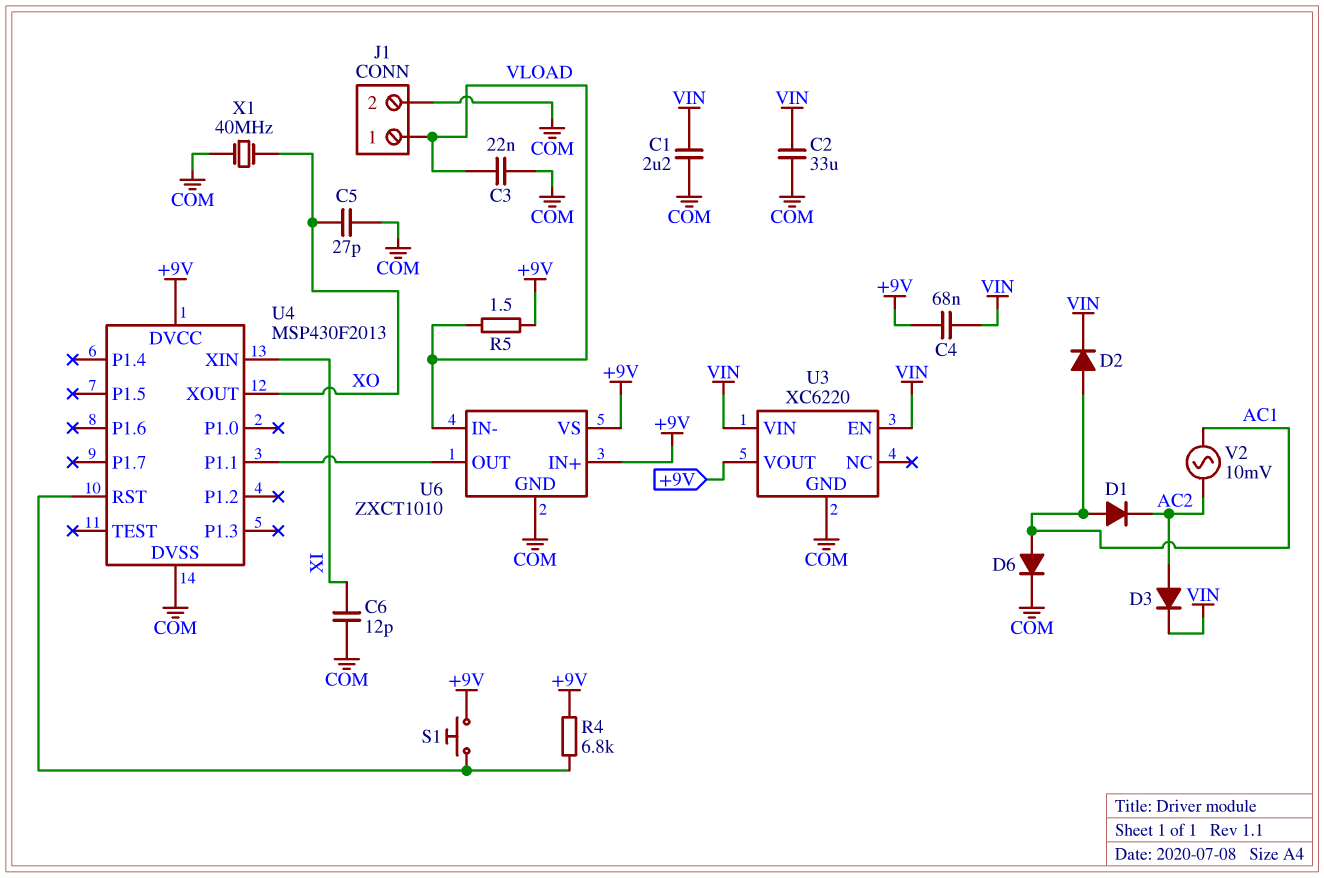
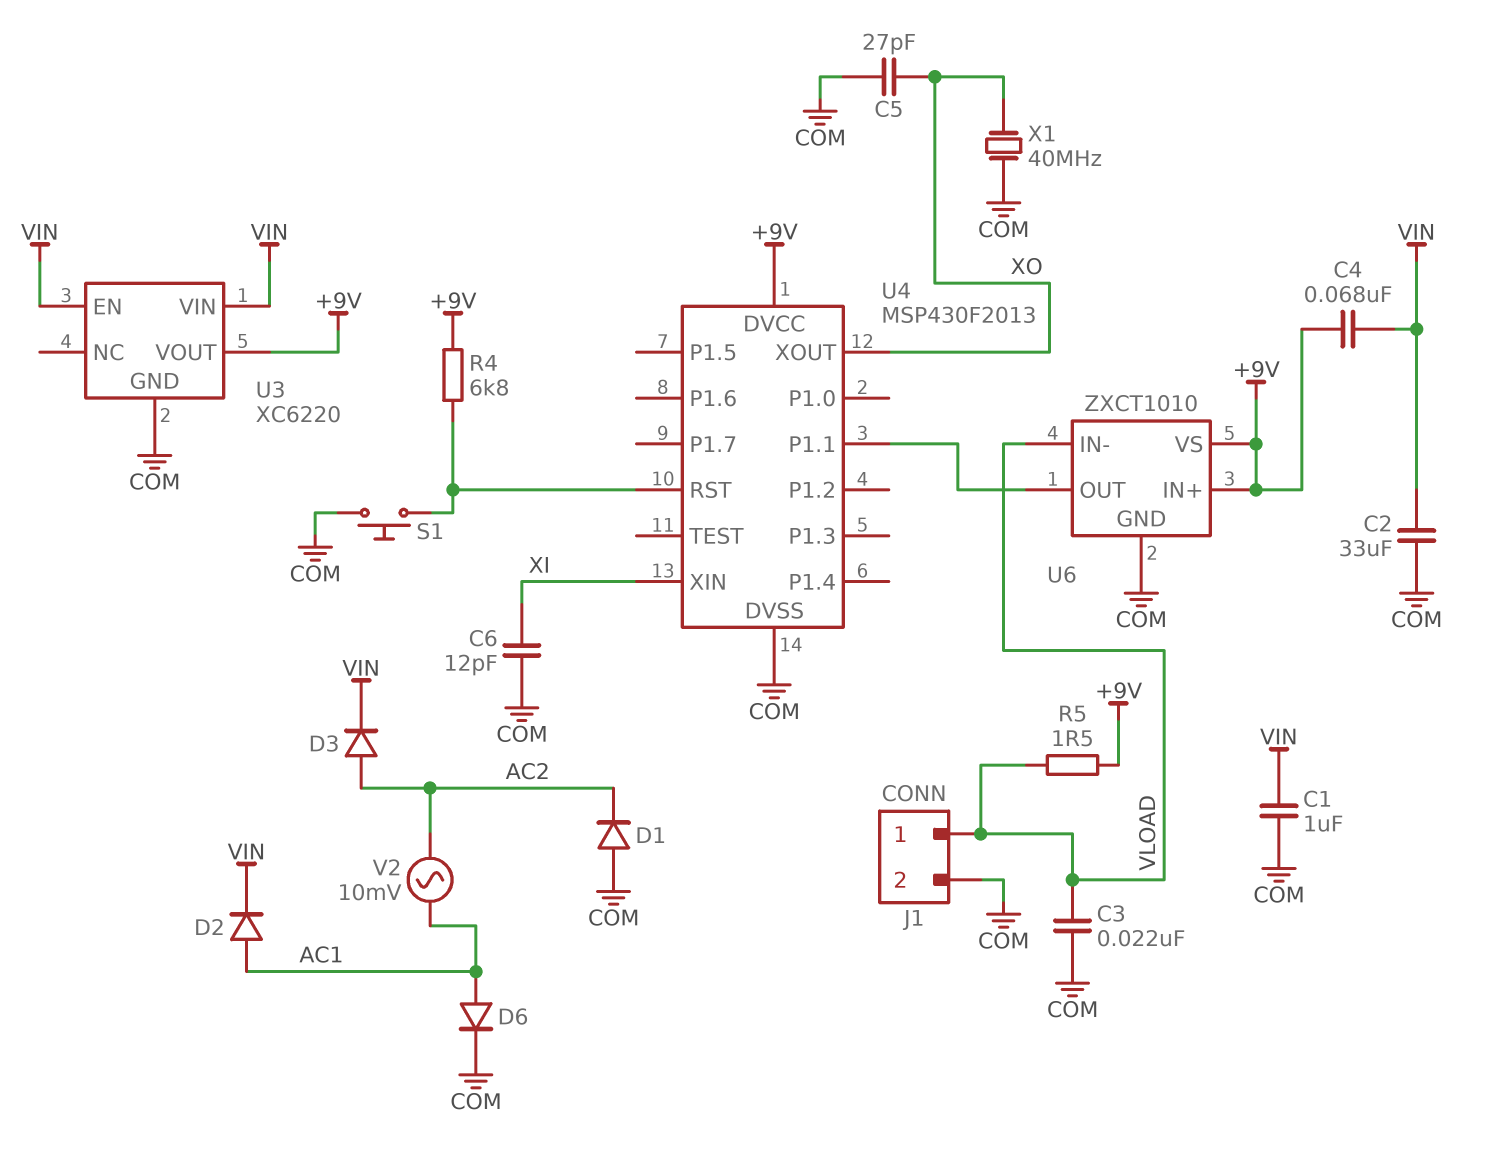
C1: 2.2uF (COM, VIN) -> 1uF (COM, VIN)
D1: diode (A AC1, K AC2) -> diode (A COM, K AC2)
S1: button (+9V, U4/RST) -> button (COM, U4/RST)

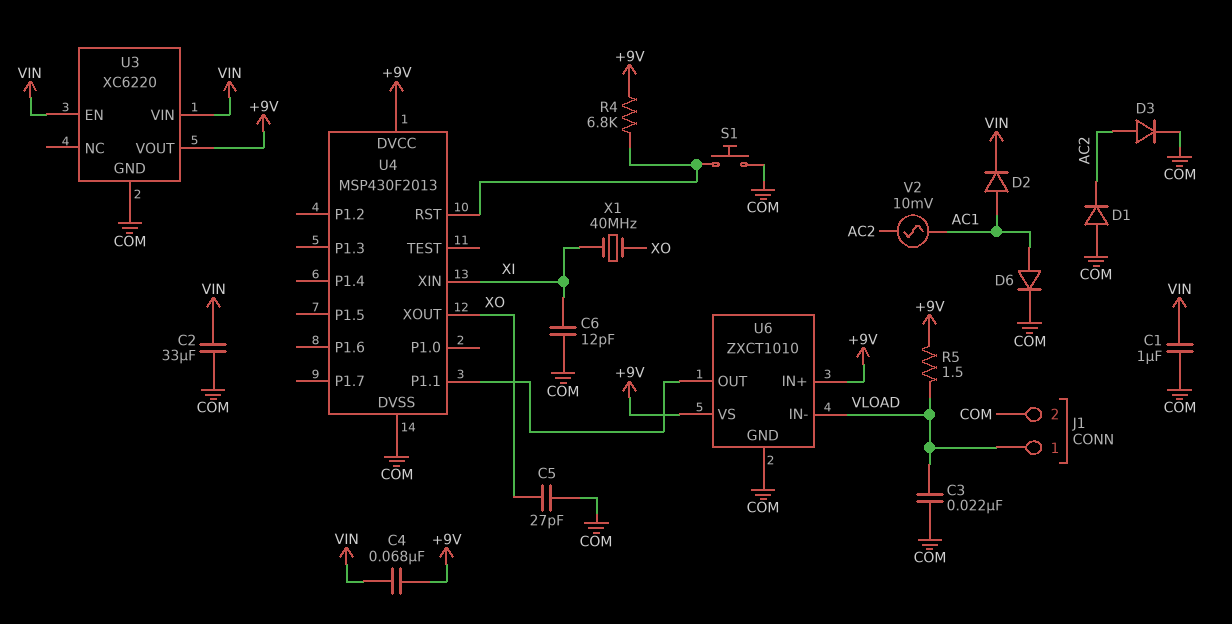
D3: diode (A AC2, K VIN) -> diode (A AC2, K COM)
X1: 40MHz (COM, XO) -> 40MHz (XI, XO)

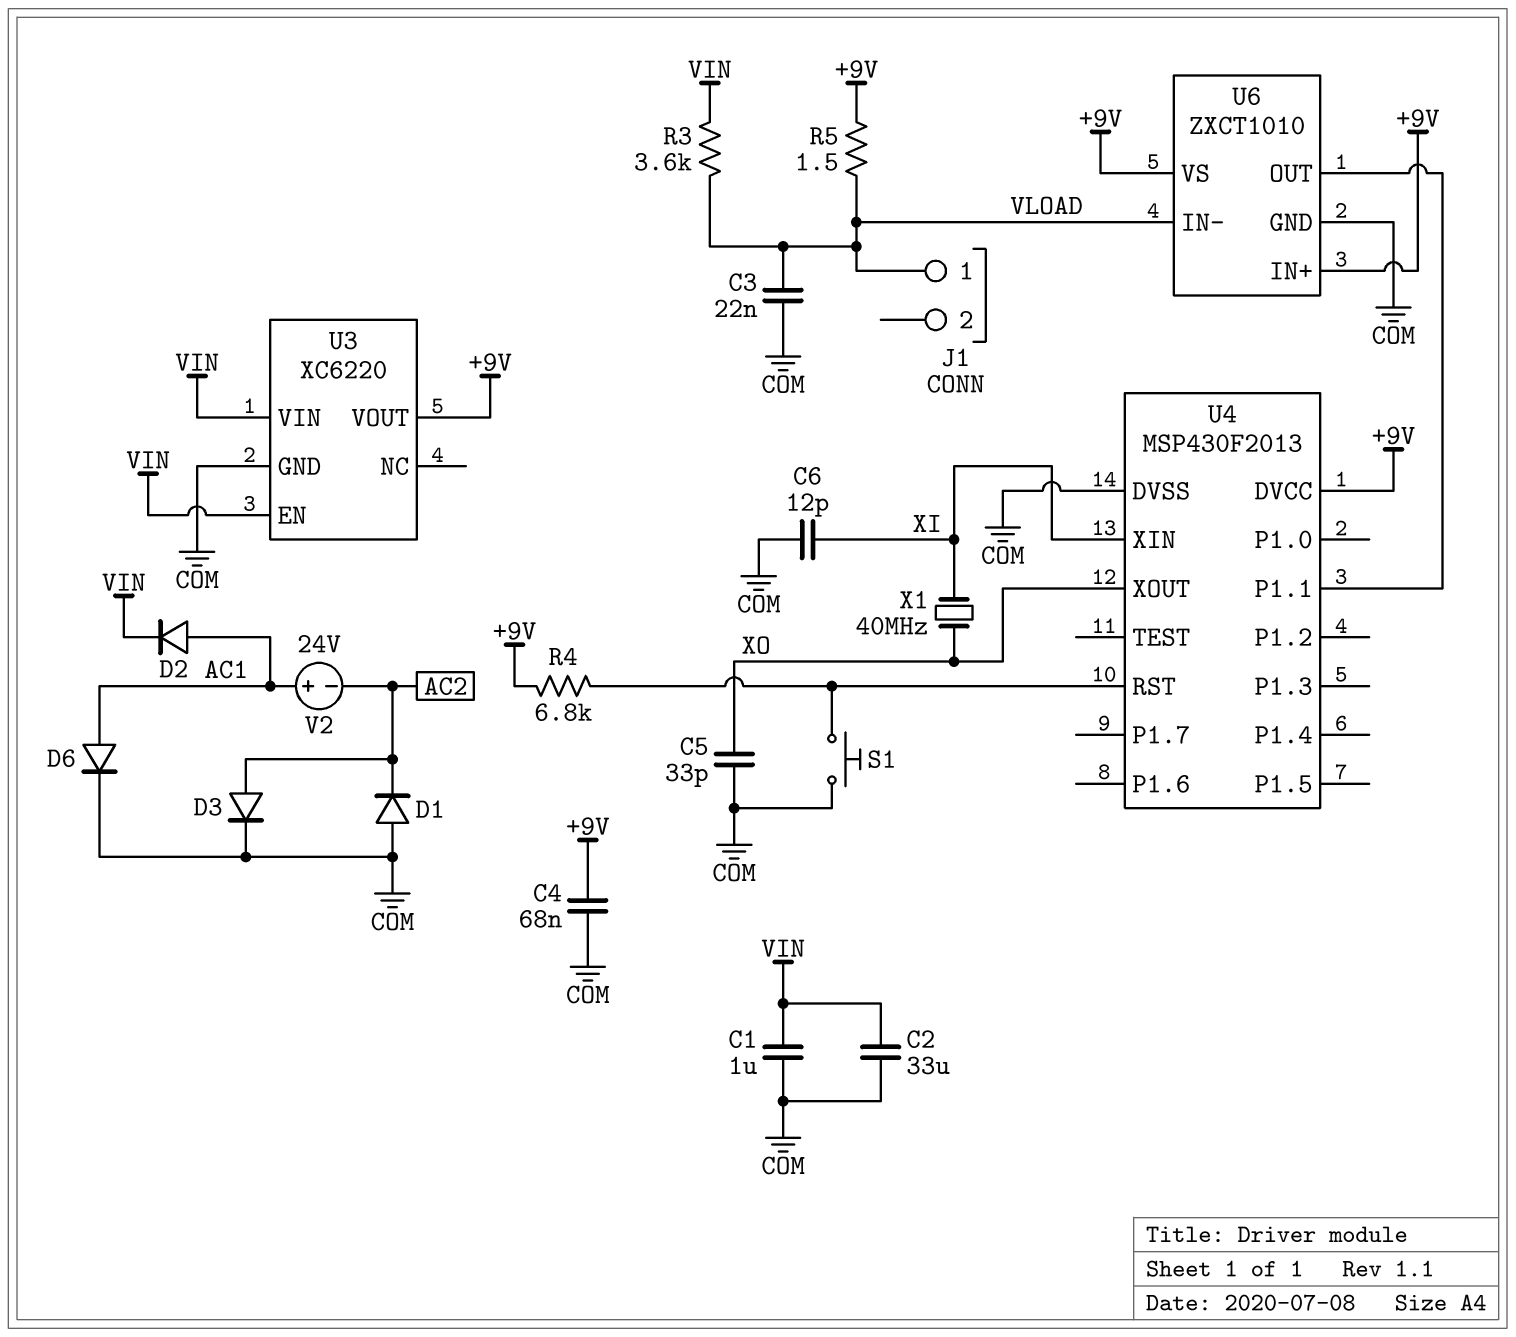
C4: 68nF (+9V, VIN) -> 68nF (+9V, COM)
C5: 27pF (COM, XO) -> 33pF (COM, XO)
J1 pin 2: COM -> none
R3: none -> 3.6k (VIN, VLOAD)
V2: AC 10mV (AC1, AC2) -> 24V (plus AC1, minus AC2)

......

* WHAT THE EXERCISE ASKS
Write out, exactly as shown, only the lines running from the one that contains "C4: 68nF (+9V, VIN) -> 68nF (+9V, COM)" to the last line above.

* WRITTEN RESPONSE
C4: 68nF (+9V, VIN) -> 68nF (+9V, COM)
C5: 27pF (COM, XO) -> 33pF (COM, XO)
J1 pin 2: COM -> none
R3: none -> 3.6k (VIN, VLOAD)
V2: AC 10mV (AC1, AC2) -> 24V (plus AC1, minus AC2)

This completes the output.